### Available records:
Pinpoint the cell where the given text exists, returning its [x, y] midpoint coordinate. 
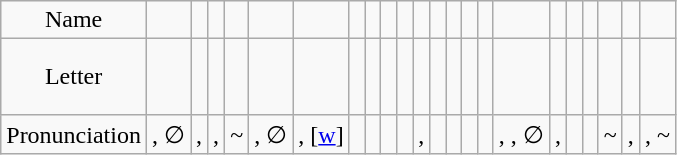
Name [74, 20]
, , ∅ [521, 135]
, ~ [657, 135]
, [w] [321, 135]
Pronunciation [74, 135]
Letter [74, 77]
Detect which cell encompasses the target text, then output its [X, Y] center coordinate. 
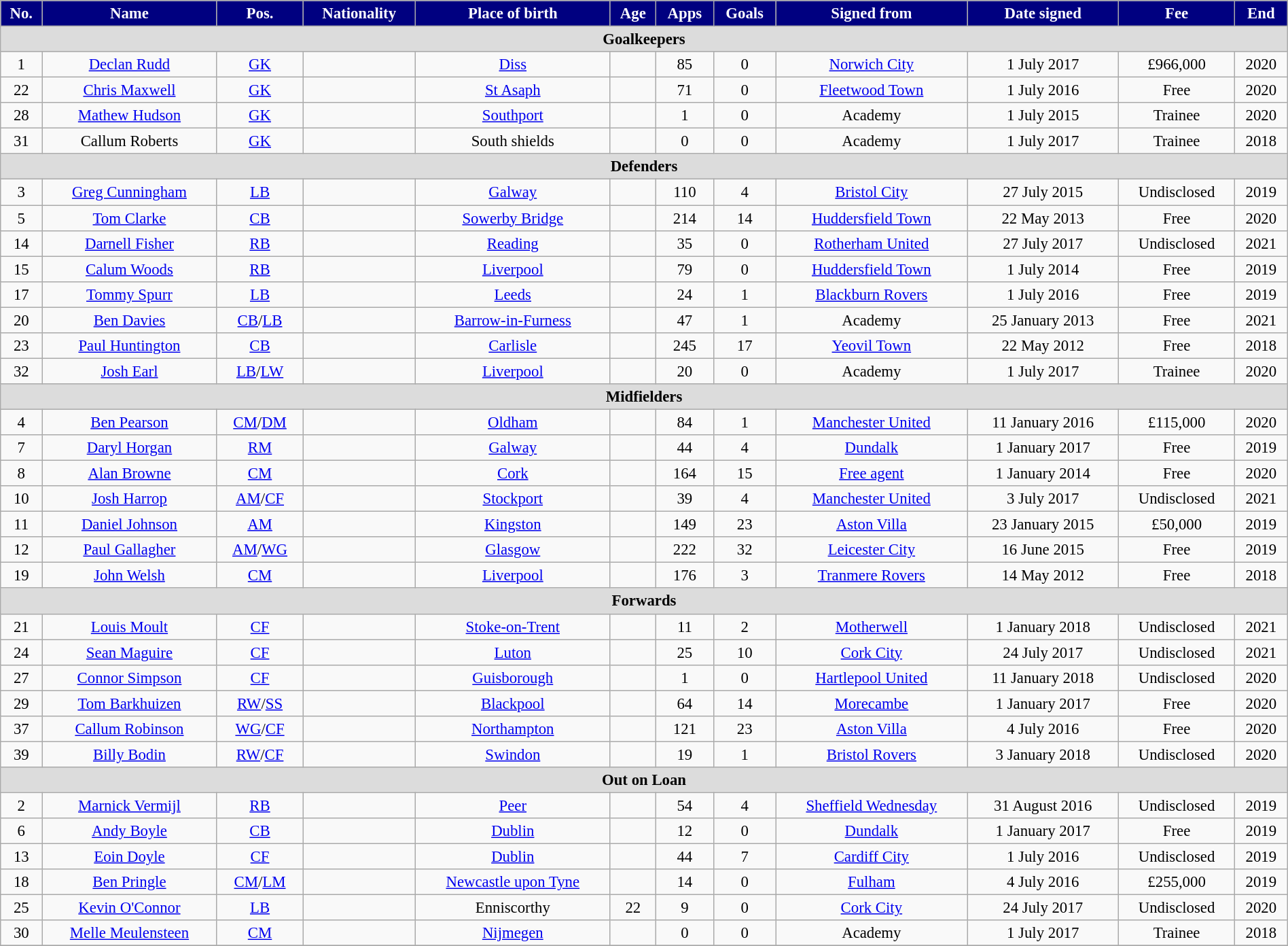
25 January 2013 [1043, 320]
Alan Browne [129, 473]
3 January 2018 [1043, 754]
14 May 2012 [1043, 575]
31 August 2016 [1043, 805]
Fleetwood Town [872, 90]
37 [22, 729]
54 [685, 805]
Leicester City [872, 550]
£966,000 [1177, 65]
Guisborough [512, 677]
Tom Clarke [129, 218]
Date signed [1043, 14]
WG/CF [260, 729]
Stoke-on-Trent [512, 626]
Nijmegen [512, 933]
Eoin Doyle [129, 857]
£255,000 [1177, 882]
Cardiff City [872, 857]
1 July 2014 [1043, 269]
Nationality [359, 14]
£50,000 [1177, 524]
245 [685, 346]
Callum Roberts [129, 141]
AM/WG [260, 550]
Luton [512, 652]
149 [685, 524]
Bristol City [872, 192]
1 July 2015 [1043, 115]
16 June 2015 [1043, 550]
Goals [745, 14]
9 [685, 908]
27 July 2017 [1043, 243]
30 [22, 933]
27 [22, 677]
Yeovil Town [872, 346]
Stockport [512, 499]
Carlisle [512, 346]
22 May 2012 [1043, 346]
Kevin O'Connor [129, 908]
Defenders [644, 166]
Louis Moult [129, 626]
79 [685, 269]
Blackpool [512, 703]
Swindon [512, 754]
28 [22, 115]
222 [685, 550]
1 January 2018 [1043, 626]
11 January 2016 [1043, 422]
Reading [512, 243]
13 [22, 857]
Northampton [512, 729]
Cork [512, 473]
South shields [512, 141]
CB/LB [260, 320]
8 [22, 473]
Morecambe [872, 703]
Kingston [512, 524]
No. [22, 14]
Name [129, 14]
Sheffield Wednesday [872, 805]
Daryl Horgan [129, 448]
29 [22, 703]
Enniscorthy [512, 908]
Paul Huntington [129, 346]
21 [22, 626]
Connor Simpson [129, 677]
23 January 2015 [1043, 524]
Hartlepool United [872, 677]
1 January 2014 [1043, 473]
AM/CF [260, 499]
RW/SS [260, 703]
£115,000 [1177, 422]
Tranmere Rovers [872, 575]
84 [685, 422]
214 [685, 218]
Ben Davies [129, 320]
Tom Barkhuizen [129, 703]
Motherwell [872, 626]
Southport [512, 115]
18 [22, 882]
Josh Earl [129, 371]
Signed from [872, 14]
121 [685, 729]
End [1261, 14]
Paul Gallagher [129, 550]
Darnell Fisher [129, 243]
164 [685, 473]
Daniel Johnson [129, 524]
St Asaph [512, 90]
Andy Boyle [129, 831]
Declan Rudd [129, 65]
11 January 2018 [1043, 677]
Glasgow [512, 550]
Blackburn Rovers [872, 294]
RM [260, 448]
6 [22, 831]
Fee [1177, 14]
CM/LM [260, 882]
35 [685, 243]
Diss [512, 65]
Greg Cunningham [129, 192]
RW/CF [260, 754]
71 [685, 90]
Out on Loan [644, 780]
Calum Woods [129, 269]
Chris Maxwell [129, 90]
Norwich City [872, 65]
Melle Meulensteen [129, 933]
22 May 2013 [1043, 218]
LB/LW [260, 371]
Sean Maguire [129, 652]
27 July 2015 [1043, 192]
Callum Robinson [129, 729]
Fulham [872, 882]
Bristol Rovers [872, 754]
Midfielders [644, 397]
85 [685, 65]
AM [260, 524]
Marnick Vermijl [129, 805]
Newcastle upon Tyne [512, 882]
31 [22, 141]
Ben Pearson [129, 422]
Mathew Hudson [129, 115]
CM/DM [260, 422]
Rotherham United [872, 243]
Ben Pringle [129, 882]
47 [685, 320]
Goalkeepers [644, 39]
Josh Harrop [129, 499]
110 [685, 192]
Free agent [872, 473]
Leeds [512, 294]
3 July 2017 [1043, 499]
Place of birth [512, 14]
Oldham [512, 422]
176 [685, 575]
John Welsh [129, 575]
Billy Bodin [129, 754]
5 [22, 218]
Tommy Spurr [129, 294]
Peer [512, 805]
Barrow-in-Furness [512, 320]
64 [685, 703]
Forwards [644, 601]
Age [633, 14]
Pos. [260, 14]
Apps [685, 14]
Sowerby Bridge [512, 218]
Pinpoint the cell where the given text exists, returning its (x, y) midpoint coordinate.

### What is required:
Can you write out the lines above again with "Unattached" in place of "Free agent" and everything else unchanged? Omit the pictures.

### Answer to the task:
Pinpoint the cell where the given text exists, returning its [x, y] midpoint coordinate. 
Name [74, 20]
, , ∅ [521, 135]
, ~ [657, 135]
, [w] [321, 135]
Pronunciation [74, 135]
Letter [74, 77]
Detect which cell encompasses the target text, then output its [X, Y] center coordinate. 
25 January 2013 [1043, 320]
Alan Browne [129, 473]
3 January 2018 [1043, 754]
14 May 2012 [1043, 575]
31 August 2016 [1043, 805]
Fleetwood Town [872, 90]
37 [22, 729]
54 [685, 805]
Leicester City [872, 550]
£966,000 [1177, 65]
Guisborough [512, 677]
Tom Clarke [129, 218]
Date signed [1043, 14]
WG/CF [260, 729]
Stoke-on-Trent [512, 626]
Nijmegen [512, 933]
Eoin Doyle [129, 857]
£255,000 [1177, 882]
Cardiff City [872, 857]
1 July 2014 [1043, 269]
Nationality [359, 14]
£50,000 [1177, 524]
245 [685, 346]
Callum Roberts [129, 141]
AM/WG [260, 550]
Luton [512, 652]
149 [685, 524]
Bristol City [872, 192]
1 July 2015 [1043, 115]
16 June 2015 [1043, 550]
Goals [745, 14]
9 [685, 908]
27 July 2017 [1043, 243]
30 [22, 933]
27 [22, 677]
Yeovil Town [872, 346]
Stockport [512, 499]
Carlisle [512, 346]
22 May 2012 [1043, 346]
Kevin O'Connor [129, 908]
Defenders [644, 166]
Louis Moult [129, 626]
79 [685, 269]
Blackpool [512, 703]
Swindon [512, 754]
28 [22, 115]
222 [685, 550]
1 January 2018 [1043, 626]
11 January 2016 [1043, 422]
Reading [512, 243]
13 [22, 857]
Northampton [512, 729]
Cork [512, 473]
South shields [512, 141]
CB/LB [260, 320]
8 [22, 473]
Morecambe [872, 703]
Kingston [512, 524]
No. [22, 14]
Name [129, 14]
Sheffield Wednesday [872, 805]
Daryl Horgan [129, 448]
29 [22, 703]
Enniscorthy [512, 908]
Paul Huntington [129, 346]
21 [22, 626]
Connor Simpson [129, 677]
23 January 2015 [1043, 524]
Hartlepool United [872, 677]
1 January 2014 [1043, 473]
AM/CF [260, 499]
RW/SS [260, 703]
£115,000 [1177, 422]
Tranmere Rovers [872, 575]
84 [685, 422]
214 [685, 218]
Ben Davies [129, 320]
Tom Barkhuizen [129, 703]
Motherwell [872, 626]
Southport [512, 115]
18 [22, 882]
Josh Earl [129, 371]
Signed from [872, 14]
121 [685, 729]
End [1261, 14]
Paul Gallagher [129, 550]
Darnell Fisher [129, 243]
164 [685, 473]
Daniel Johnson [129, 524]
St Asaph [512, 90]
Andy Boyle [129, 831]
Declan Rudd [129, 65]
11 January 2018 [1043, 677]
Glasgow [512, 550]
Blackburn Rovers [872, 294]
RM [260, 448]
6 [22, 831]
Fee [1177, 14]
CM/LM [260, 882]
35 [685, 243]
Diss [512, 65]
Greg Cunningham [129, 192]
RW/CF [260, 754]
71 [685, 90]
Out on Loan [644, 780]
Calum Woods [129, 269]
Chris Maxwell [129, 90]
Norwich City [872, 65]
Melle Meulensteen [129, 933]
22 May 2013 [1043, 218]
LB/LW [260, 371]
Sean Maguire [129, 652]
27 July 2015 [1043, 192]
Callum Robinson [129, 729]
Fulham [872, 882]
Bristol Rovers [872, 754]
Midfielders [644, 397]
85 [685, 65]
AM [260, 524]
Marnick Vermijl [129, 805]
Newcastle upon Tyne [512, 882]
31 [22, 141]
Ben Pearson [129, 422]
Mathew Hudson [129, 115]
CM/DM [260, 422]
Rotherham United [872, 243]
Ben Pringle [129, 882]
47 [685, 320]
Goalkeepers [644, 39]
Josh Harrop [129, 499]
110 [685, 192]
Unattached [872, 473]
Leeds [512, 294]
3 July 2017 [1043, 499]
Place of birth [512, 14]
Oldham [512, 422]
176 [685, 575]
John Welsh [129, 575]
Billy Bodin [129, 754]
5 [22, 218]
Tommy Spurr [129, 294]
Peer [512, 805]
Barrow-in-Furness [512, 320]
64 [685, 703]
Forwards [644, 601]
Age [633, 14]
Pos. [260, 14]
Apps [685, 14]
Sowerby Bridge [512, 218]
Pinpoint the cell where the given text exists, returning its (x, y) midpoint coordinate.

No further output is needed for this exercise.